Prompt: Swap every "glossy white cube" in the entries below for "glossy white box", leaving all other text unchanged.
## START Rows
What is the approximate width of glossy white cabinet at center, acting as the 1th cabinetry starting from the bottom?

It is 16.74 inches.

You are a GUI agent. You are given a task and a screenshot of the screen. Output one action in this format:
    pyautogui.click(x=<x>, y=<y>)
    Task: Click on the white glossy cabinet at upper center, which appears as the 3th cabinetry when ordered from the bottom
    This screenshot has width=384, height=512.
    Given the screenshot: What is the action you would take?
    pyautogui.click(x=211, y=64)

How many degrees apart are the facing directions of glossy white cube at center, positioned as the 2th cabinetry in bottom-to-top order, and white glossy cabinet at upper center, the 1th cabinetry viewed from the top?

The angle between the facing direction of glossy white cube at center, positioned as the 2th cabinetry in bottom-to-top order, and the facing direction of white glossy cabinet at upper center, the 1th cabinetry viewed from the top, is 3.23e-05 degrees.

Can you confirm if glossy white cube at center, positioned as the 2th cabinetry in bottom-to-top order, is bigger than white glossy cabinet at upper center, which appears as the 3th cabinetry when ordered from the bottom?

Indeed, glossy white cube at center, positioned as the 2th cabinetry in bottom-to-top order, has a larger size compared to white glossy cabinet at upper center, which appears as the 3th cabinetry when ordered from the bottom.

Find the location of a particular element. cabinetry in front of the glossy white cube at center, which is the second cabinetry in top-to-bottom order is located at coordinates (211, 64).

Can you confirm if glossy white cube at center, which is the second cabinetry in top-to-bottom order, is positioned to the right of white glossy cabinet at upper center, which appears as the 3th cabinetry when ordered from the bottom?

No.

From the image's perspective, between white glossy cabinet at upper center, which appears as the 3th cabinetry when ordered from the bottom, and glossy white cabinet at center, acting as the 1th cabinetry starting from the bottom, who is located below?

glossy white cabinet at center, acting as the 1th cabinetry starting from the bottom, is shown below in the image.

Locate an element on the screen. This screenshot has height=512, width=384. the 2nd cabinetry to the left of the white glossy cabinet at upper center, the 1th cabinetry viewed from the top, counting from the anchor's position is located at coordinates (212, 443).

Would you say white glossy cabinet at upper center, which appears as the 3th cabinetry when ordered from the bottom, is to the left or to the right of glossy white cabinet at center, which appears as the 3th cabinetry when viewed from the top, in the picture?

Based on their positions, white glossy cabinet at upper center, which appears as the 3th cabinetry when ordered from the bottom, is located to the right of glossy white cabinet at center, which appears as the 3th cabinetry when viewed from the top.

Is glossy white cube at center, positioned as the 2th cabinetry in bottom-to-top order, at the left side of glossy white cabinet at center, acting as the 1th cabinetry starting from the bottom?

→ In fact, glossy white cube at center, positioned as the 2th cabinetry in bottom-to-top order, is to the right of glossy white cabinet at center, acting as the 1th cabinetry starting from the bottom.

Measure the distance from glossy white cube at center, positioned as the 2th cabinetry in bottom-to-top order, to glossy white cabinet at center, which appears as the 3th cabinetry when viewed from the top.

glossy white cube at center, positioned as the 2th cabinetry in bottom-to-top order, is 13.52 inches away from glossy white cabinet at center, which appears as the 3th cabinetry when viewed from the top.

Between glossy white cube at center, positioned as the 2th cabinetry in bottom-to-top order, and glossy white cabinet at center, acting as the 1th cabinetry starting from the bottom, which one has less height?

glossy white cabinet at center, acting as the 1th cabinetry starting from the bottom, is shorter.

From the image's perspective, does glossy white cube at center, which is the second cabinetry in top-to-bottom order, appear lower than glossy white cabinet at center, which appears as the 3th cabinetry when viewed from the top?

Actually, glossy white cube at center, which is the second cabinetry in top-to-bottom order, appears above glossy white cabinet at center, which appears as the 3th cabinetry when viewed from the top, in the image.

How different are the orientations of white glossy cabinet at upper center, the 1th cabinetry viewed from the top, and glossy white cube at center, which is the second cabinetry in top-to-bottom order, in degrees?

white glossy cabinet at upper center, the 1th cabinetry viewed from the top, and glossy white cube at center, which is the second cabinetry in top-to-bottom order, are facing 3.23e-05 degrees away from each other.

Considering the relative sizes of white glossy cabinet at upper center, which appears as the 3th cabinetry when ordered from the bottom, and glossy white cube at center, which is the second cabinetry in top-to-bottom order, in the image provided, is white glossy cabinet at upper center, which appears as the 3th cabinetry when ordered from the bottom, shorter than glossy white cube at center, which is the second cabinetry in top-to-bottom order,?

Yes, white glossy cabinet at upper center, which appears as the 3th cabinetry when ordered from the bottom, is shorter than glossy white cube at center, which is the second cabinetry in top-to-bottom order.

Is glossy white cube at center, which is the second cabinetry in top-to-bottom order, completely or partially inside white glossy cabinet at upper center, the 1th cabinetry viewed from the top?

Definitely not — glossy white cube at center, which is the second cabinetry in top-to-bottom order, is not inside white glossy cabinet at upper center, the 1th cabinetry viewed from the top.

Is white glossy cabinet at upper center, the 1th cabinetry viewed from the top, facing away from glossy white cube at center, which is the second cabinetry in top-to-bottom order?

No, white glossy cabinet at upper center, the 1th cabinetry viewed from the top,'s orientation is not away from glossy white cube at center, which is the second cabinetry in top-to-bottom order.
## END Rows
Result below:
What is the approximate width of glossy white cabinet at center, acting as the 1th cabinetry starting from the bottom?

It is 16.74 inches.

You are a GUI agent. You are given a task and a screenshot of the screen. Output one action in this format:
    pyautogui.click(x=<x>, y=<y>)
    Task: Click on the white glossy cabinet at upper center, which appears as the 3th cabinetry when ordered from the bottom
    This screenshot has width=384, height=512.
    Given the screenshot: What is the action you would take?
    pyautogui.click(x=211, y=64)

How many degrees apart are the facing directions of glossy white box at center, positioned as the 2th cabinetry in bottom-to-top order, and white glossy cabinet at upper center, the 1th cabinetry viewed from the top?

The angle between the facing direction of glossy white box at center, positioned as the 2th cabinetry in bottom-to-top order, and the facing direction of white glossy cabinet at upper center, the 1th cabinetry viewed from the top, is 3.23e-05 degrees.

Can you confirm if glossy white box at center, positioned as the 2th cabinetry in bottom-to-top order, is bigger than white glossy cabinet at upper center, which appears as the 3th cabinetry when ordered from the bottom?

Indeed, glossy white box at center, positioned as the 2th cabinetry in bottom-to-top order, has a larger size compared to white glossy cabinet at upper center, which appears as the 3th cabinetry when ordered from the bottom.

Find the location of a particular element. cabinetry in front of the glossy white box at center, which is the second cabinetry in top-to-bottom order is located at coordinates (211, 64).

Can you confirm if glossy white box at center, which is the second cabinetry in top-to-bottom order, is positioned to the right of white glossy cabinet at upper center, which appears as the 3th cabinetry when ordered from the bottom?

No.

From the image's perspective, between white glossy cabinet at upper center, which appears as the 3th cabinetry when ordered from the bottom, and glossy white cabinet at center, acting as the 1th cabinetry starting from the bottom, who is located below?

glossy white cabinet at center, acting as the 1th cabinetry starting from the bottom, is shown below in the image.

Locate an element on the screen. This screenshot has height=512, width=384. the 2nd cabinetry to the left of the white glossy cabinet at upper center, the 1th cabinetry viewed from the top, counting from the anchor's position is located at coordinates (212, 443).

Would you say white glossy cabinet at upper center, which appears as the 3th cabinetry when ordered from the bottom, is to the left or to the right of glossy white cabinet at center, which appears as the 3th cabinetry when viewed from the top, in the picture?

Based on their positions, white glossy cabinet at upper center, which appears as the 3th cabinetry when ordered from the bottom, is located to the right of glossy white cabinet at center, which appears as the 3th cabinetry when viewed from the top.

Is glossy white box at center, positioned as the 2th cabinetry in bottom-to-top order, at the left side of glossy white cabinet at center, acting as the 1th cabinetry starting from the bottom?

→ In fact, glossy white box at center, positioned as the 2th cabinetry in bottom-to-top order, is to the right of glossy white cabinet at center, acting as the 1th cabinetry starting from the bottom.

Measure the distance from glossy white box at center, positioned as the 2th cabinetry in bottom-to-top order, to glossy white cabinet at center, which appears as the 3th cabinetry when viewed from the top.

glossy white box at center, positioned as the 2th cabinetry in bottom-to-top order, is 13.52 inches away from glossy white cabinet at center, which appears as the 3th cabinetry when viewed from the top.

Between glossy white box at center, positioned as the 2th cabinetry in bottom-to-top order, and glossy white cabinet at center, acting as the 1th cabinetry starting from the bottom, which one has less height?

glossy white cabinet at center, acting as the 1th cabinetry starting from the bottom, is shorter.

From the image's perspective, does glossy white box at center, which is the second cabinetry in top-to-bottom order, appear lower than glossy white cabinet at center, which appears as the 3th cabinetry when viewed from the top?

Actually, glossy white box at center, which is the second cabinetry in top-to-bottom order, appears above glossy white cabinet at center, which appears as the 3th cabinetry when viewed from the top, in the image.

How different are the orientations of white glossy cabinet at upper center, the 1th cabinetry viewed from the top, and glossy white box at center, which is the second cabinetry in top-to-bottom order, in degrees?

white glossy cabinet at upper center, the 1th cabinetry viewed from the top, and glossy white box at center, which is the second cabinetry in top-to-bottom order, are facing 3.23e-05 degrees away from each other.

Considering the relative sizes of white glossy cabinet at upper center, which appears as the 3th cabinetry when ordered from the bottom, and glossy white box at center, which is the second cabinetry in top-to-bottom order, in the image provided, is white glossy cabinet at upper center, which appears as the 3th cabinetry when ordered from the bottom, shorter than glossy white box at center, which is the second cabinetry in top-to-bottom order,?

Yes, white glossy cabinet at upper center, which appears as the 3th cabinetry when ordered from the bottom, is shorter than glossy white box at center, which is the second cabinetry in top-to-bottom order.

Is glossy white box at center, which is the second cabinetry in top-to-bottom order, completely or partially inside white glossy cabinet at upper center, the 1th cabinetry viewed from the top?

Definitely not — glossy white box at center, which is the second cabinetry in top-to-bottom order, is not inside white glossy cabinet at upper center, the 1th cabinetry viewed from the top.

Is white glossy cabinet at upper center, the 1th cabinetry viewed from the top, facing away from glossy white box at center, which is the second cabinetry in top-to-bottom order?

No, white glossy cabinet at upper center, the 1th cabinetry viewed from the top,'s orientation is not away from glossy white box at center, which is the second cabinetry in top-to-bottom order.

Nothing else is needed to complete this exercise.